◆ Exercise brief:
Within the data below, how many lines contain "spinning"? Reply with the number only.

◆ Saved entries:
··········
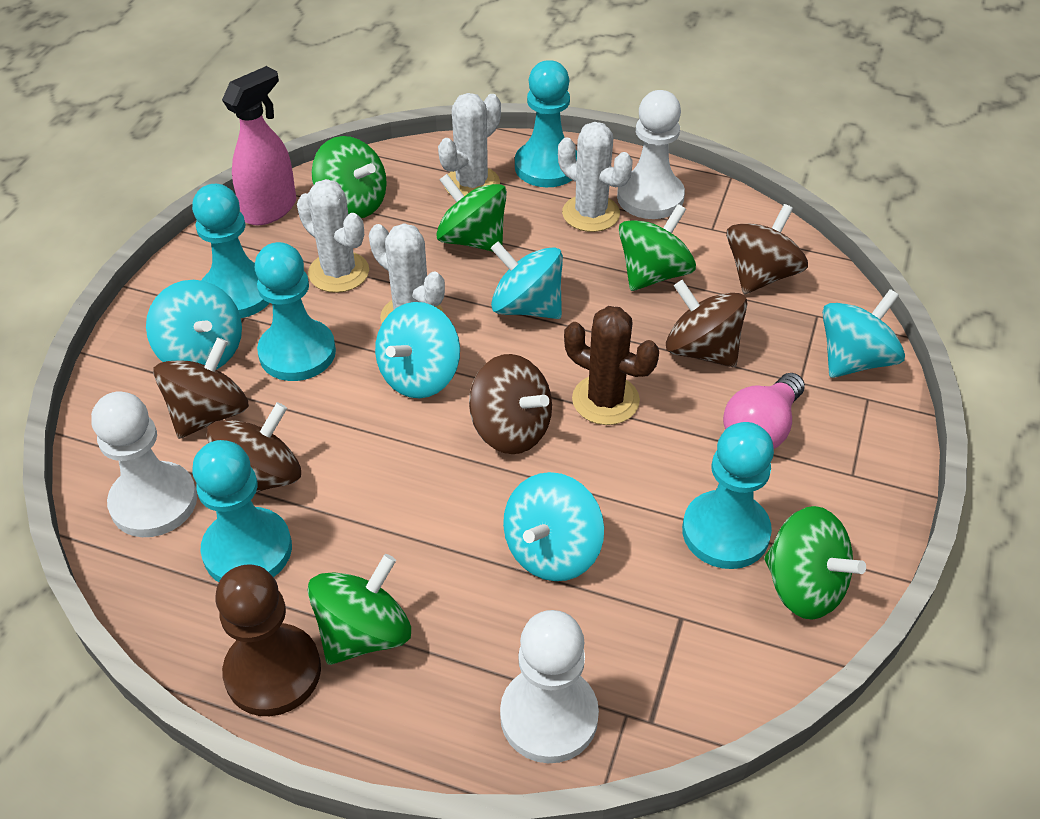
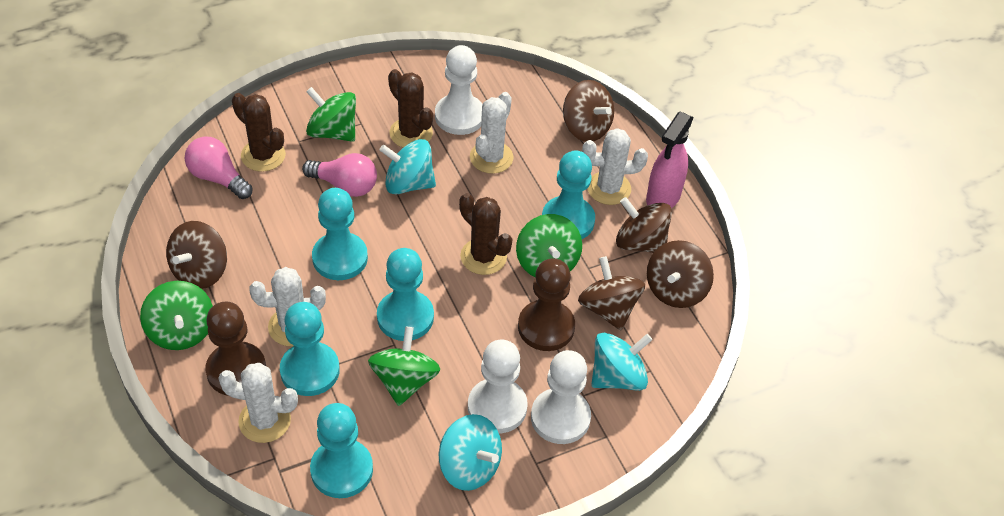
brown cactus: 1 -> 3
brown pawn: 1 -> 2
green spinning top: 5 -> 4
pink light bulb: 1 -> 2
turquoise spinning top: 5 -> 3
··········
◆ Solution to this exercise:
2